-- DIRECTIONS --
Exact copies of the lines from the one with "before: orange aeroplane" through the last line of the entries, and no pictures, make up the answer.

[Object tracking records]
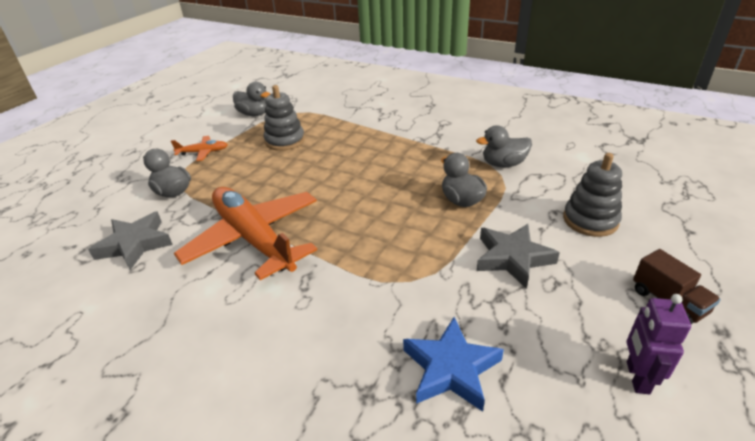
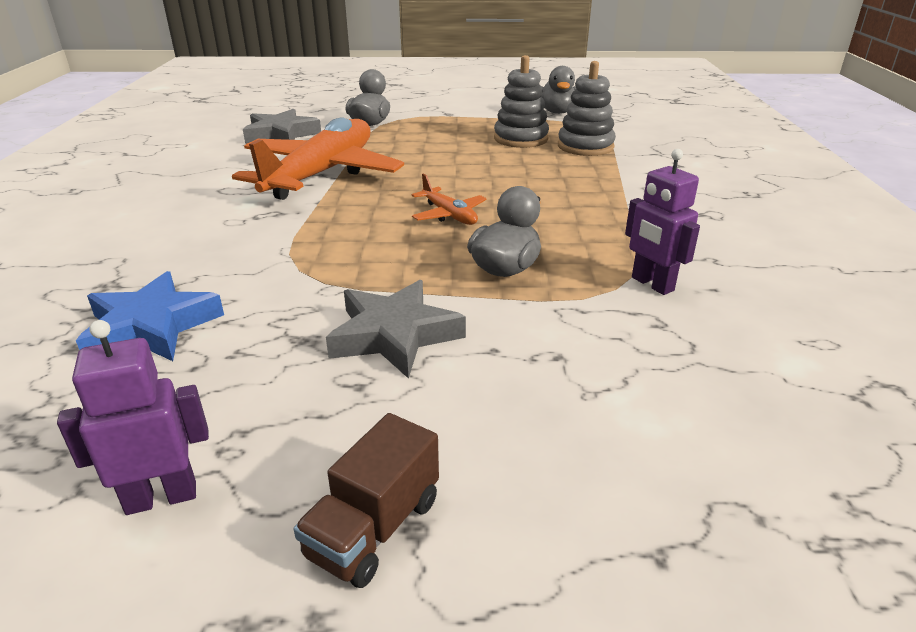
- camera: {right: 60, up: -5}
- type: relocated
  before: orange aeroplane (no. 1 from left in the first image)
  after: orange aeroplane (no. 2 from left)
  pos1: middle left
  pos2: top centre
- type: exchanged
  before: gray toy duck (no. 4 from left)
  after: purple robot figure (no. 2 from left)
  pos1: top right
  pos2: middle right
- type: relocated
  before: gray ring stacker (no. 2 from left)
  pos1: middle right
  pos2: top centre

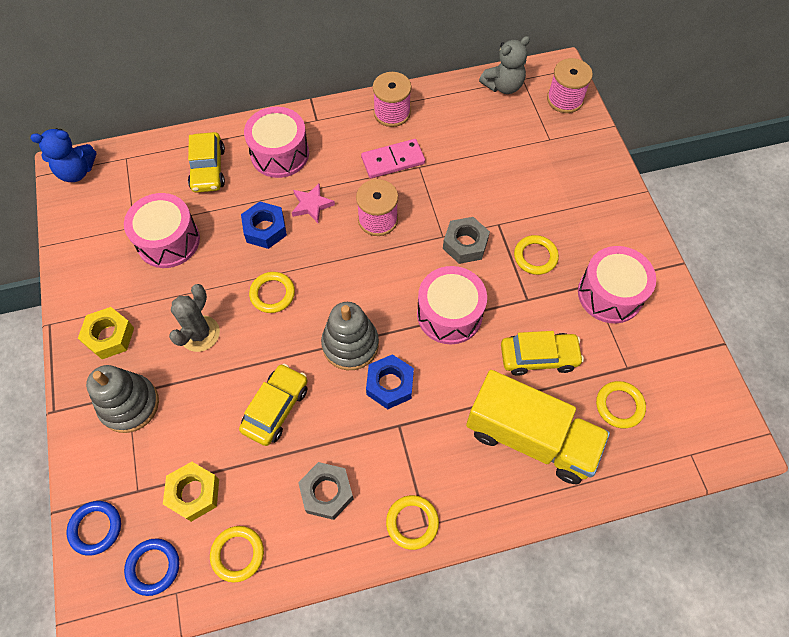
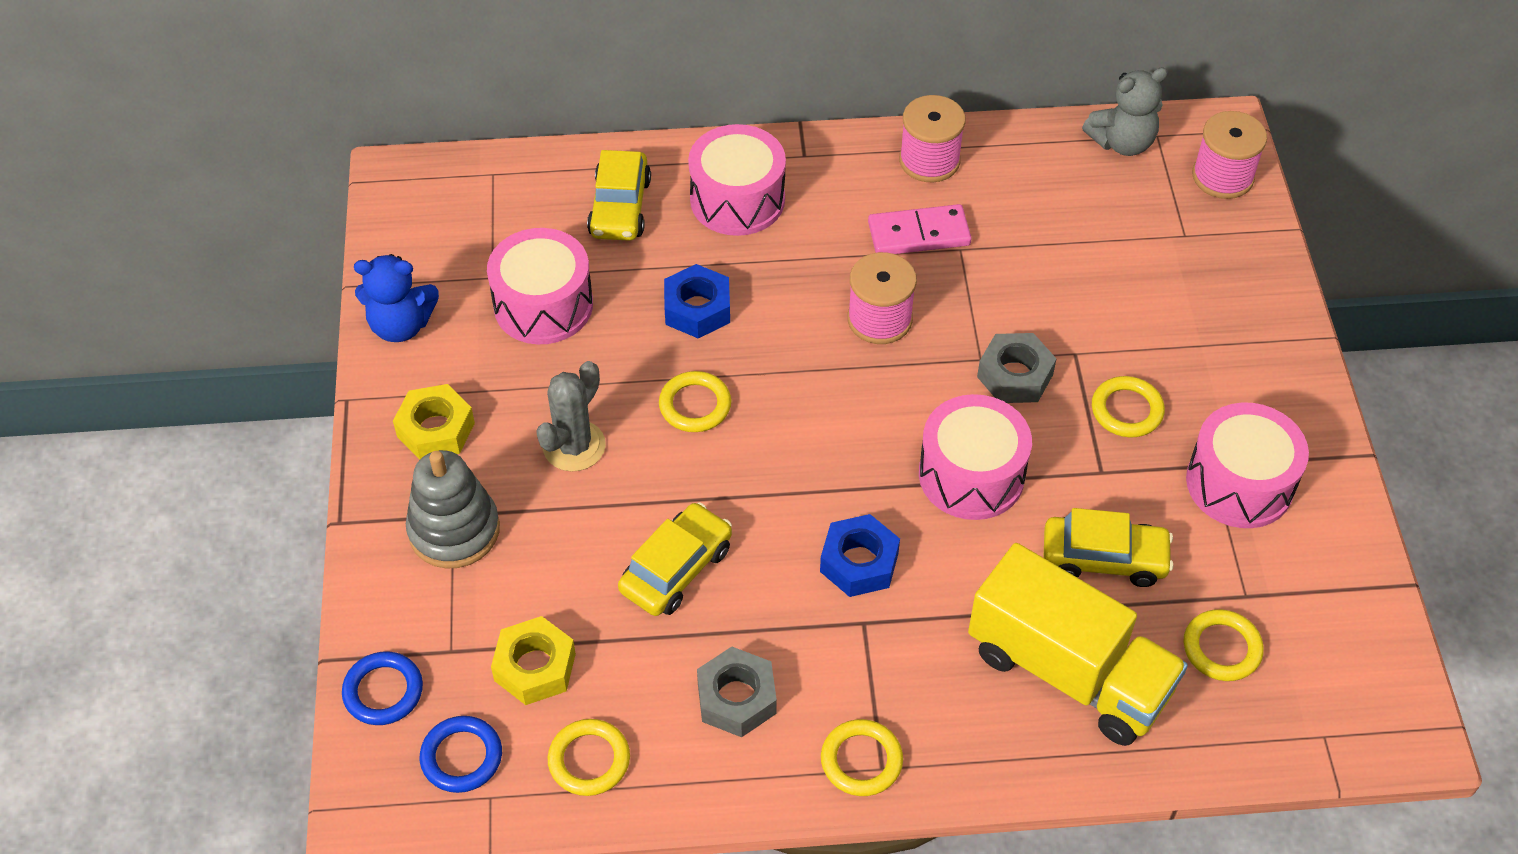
- camera: {right: 10, up: -10}
- type: relocated
  before: cobalt teddy
  pos1: top left
  pos2: middle left
- type: missing
  before: pink star shape
  pos1: top centre
- type: missing
  before: gray ring stacker (no. 2 from left)
  pos1: centre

-- TASK RESPONSE --
  before: orange aeroplane (no. 1 from left in the first image)
  after: orange aeroplane (no. 2 from left)
  pos1: middle left
  pos2: top centre
- type: exchanged
  before: gray toy duck (no. 4 from left)
  after: purple robot figure (no. 2 from left)
  pos1: top right
  pos2: middle right
- type: relocated
  before: gray ring stacker (no. 2 from left)
  pos1: middle right
  pos2: top centre

- camera: {right: 10, up: -10}
- type: relocated
  before: cobalt teddy
  pos1: top left
  pos2: middle left
- type: missing
  before: pink star shape
  pos1: top centre
- type: missing
  before: gray ring stacker (no. 2 from left)
  pos1: centre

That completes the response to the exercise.